Content starts

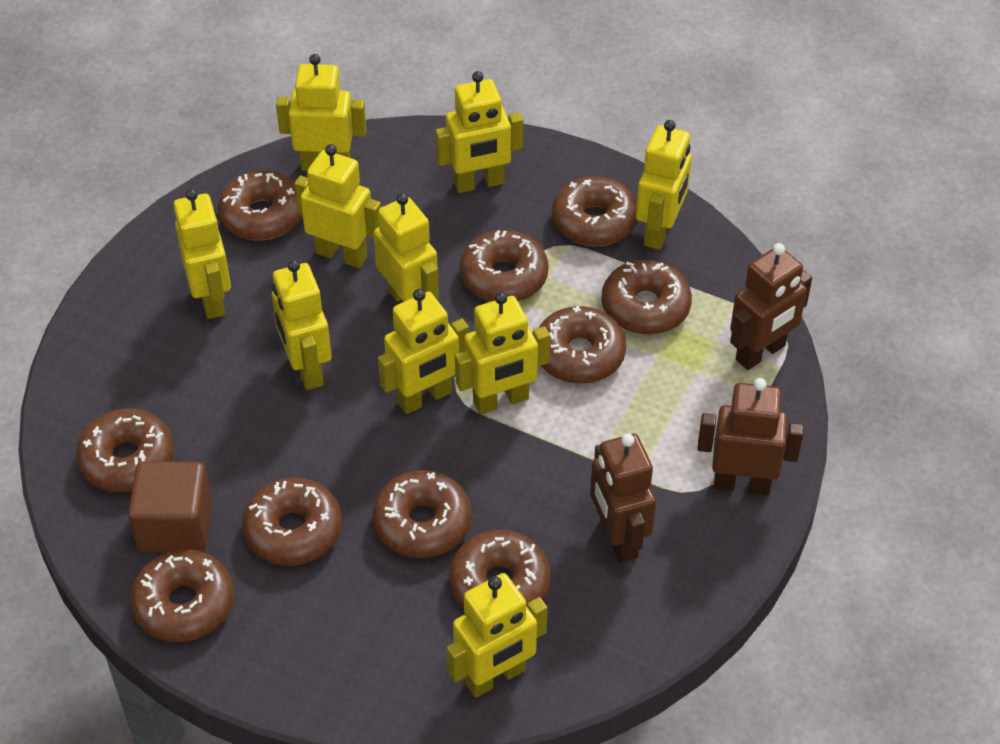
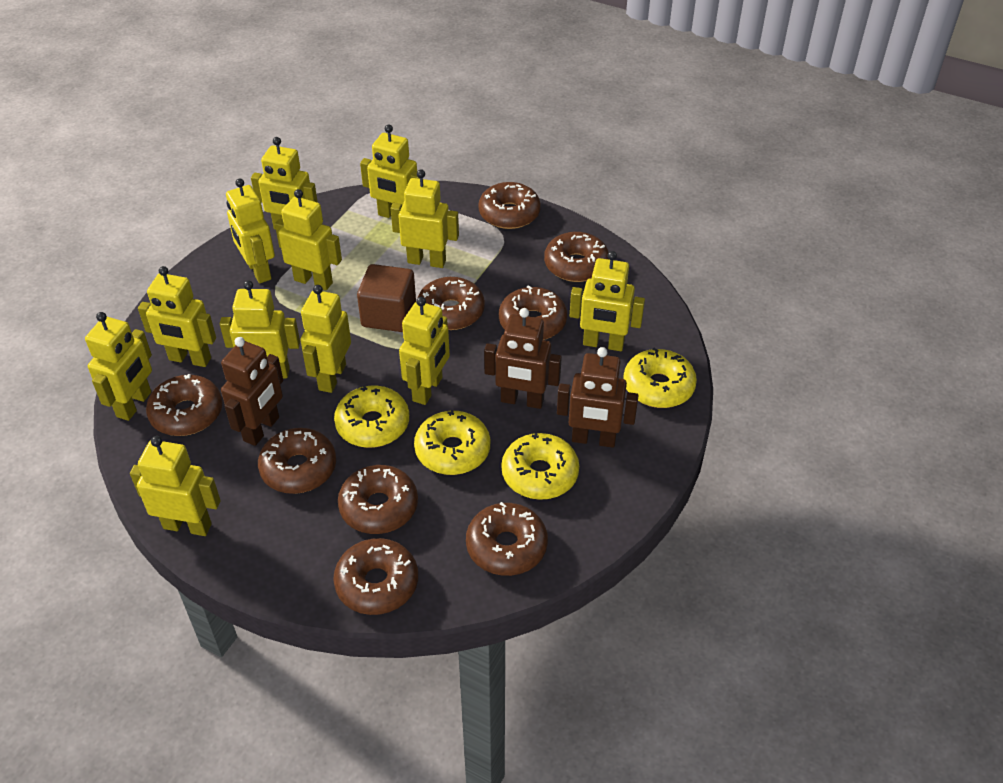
brown donut: 10 -> 9
yellow donut: 0 -> 4
yellow robot: 10 -> 12

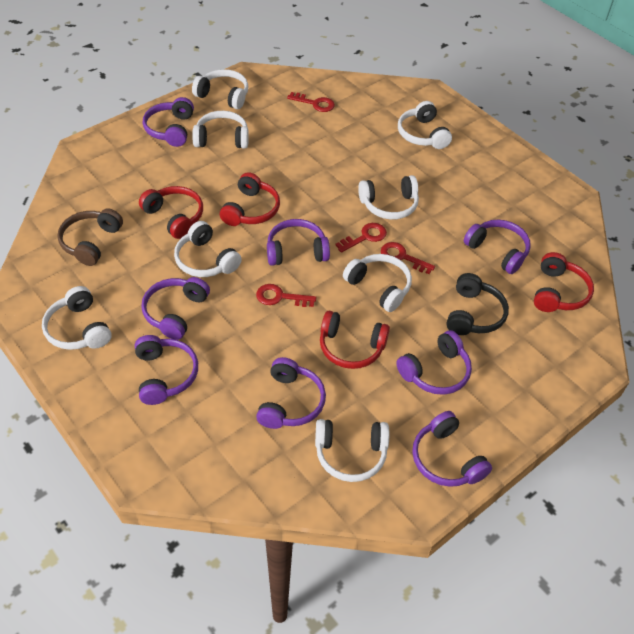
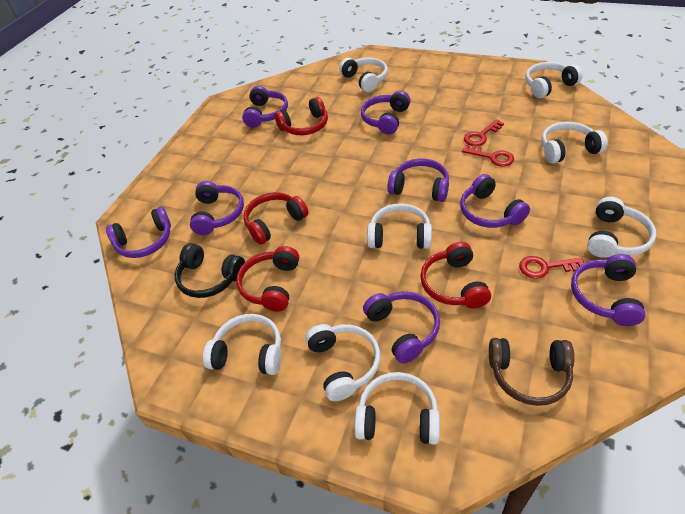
red key: 4 -> 3

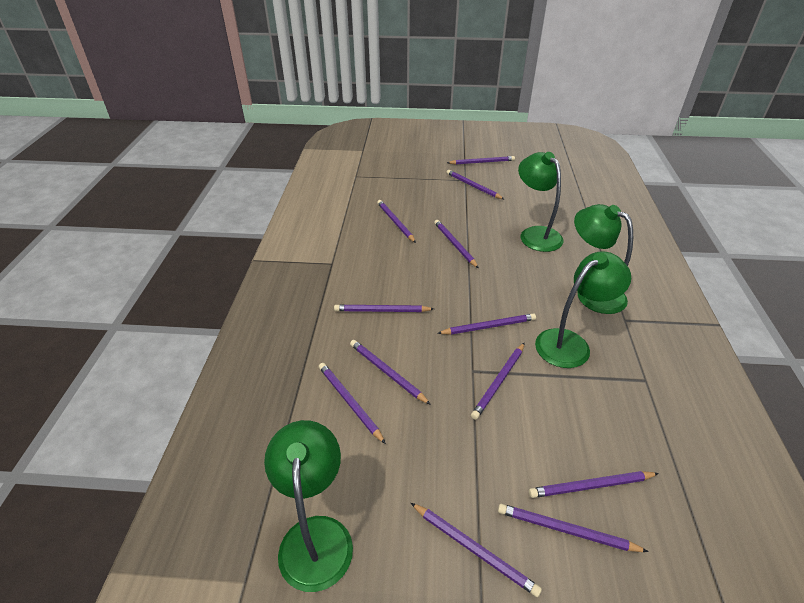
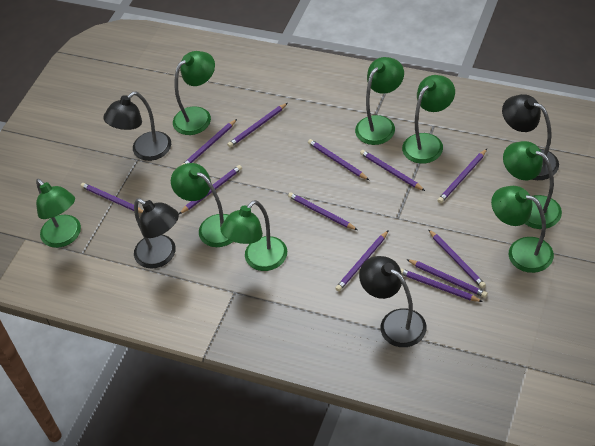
black lamp: 0 -> 4
green lamp: 4 -> 8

Content ends

### Problem to solve
Output nothing except an exact copy of the records above, with the images left out.

### Task result
brown donut: 10 -> 9
yellow donut: 0 -> 4
yellow robot: 10 -> 12

red key: 4 -> 3

black lamp: 0 -> 4
green lamp: 4 -> 8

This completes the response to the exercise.